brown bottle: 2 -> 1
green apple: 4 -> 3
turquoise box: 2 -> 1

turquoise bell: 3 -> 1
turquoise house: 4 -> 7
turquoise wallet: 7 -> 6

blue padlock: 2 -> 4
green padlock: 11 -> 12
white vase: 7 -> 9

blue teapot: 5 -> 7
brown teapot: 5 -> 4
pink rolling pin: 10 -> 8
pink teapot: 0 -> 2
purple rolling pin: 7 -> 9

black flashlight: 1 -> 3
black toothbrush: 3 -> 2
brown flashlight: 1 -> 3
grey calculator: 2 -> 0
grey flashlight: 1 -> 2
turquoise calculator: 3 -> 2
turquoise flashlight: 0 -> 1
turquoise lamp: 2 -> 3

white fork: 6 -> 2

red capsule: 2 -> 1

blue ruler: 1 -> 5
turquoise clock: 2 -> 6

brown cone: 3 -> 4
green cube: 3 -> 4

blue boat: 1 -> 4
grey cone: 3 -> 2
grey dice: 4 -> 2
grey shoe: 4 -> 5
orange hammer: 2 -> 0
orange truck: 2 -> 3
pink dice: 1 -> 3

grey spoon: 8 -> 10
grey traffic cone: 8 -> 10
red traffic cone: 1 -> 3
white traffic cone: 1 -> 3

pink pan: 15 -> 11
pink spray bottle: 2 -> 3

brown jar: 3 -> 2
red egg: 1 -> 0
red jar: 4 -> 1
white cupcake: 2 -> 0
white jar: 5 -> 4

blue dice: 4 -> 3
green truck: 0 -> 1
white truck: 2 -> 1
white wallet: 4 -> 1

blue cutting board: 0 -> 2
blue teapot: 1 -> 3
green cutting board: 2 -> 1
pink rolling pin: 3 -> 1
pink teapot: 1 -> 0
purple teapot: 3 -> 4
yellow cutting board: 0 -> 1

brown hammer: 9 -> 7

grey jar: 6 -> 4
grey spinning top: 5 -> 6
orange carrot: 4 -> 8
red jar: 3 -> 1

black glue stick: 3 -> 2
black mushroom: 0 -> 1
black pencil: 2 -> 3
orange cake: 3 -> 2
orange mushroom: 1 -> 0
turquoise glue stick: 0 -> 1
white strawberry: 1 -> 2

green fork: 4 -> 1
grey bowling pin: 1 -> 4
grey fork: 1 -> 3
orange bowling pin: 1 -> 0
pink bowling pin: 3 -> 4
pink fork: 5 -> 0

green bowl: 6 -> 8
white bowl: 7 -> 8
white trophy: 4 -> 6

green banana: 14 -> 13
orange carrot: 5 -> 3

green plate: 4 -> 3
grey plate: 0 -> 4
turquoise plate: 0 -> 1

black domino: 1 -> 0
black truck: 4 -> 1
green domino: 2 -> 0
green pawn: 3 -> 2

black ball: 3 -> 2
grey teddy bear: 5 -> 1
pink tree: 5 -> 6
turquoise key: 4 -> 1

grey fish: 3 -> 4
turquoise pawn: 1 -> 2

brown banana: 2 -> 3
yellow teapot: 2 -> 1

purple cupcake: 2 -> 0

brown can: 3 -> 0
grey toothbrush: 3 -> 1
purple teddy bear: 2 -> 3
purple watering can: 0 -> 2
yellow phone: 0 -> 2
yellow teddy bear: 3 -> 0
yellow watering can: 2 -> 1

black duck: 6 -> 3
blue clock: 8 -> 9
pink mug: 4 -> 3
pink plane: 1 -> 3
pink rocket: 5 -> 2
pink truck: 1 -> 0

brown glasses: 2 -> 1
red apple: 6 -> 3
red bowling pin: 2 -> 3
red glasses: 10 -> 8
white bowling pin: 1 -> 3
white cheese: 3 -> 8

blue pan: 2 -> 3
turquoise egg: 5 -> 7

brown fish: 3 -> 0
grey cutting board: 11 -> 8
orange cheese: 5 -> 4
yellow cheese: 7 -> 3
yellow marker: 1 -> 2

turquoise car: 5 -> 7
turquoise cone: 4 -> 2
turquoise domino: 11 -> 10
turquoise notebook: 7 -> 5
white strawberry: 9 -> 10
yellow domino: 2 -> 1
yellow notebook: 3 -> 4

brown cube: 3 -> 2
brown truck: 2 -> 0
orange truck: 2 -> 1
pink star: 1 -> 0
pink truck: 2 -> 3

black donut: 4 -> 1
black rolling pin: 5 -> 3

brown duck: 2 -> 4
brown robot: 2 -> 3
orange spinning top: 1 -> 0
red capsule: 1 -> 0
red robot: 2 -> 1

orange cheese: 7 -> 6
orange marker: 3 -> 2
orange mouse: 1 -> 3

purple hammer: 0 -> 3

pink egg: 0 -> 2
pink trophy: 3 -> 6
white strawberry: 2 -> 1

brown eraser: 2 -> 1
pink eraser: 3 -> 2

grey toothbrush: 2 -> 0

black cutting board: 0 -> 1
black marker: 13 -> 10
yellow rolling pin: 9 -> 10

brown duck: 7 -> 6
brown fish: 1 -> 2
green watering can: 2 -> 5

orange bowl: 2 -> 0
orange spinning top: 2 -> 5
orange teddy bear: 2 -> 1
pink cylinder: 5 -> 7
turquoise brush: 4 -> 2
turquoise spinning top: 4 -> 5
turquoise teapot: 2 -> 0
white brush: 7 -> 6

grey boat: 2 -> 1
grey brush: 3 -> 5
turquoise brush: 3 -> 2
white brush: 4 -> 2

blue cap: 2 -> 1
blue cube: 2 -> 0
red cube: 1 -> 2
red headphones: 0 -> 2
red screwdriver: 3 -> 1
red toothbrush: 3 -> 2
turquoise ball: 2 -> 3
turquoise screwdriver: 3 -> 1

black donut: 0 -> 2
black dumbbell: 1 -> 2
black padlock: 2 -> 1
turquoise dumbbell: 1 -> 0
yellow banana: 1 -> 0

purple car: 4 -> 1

_ _ _

Scan the listing and copy every line where the string "stick" shows up.

*Task response*
black glue stick: 3 -> 2
turquoise glue stick: 0 -> 1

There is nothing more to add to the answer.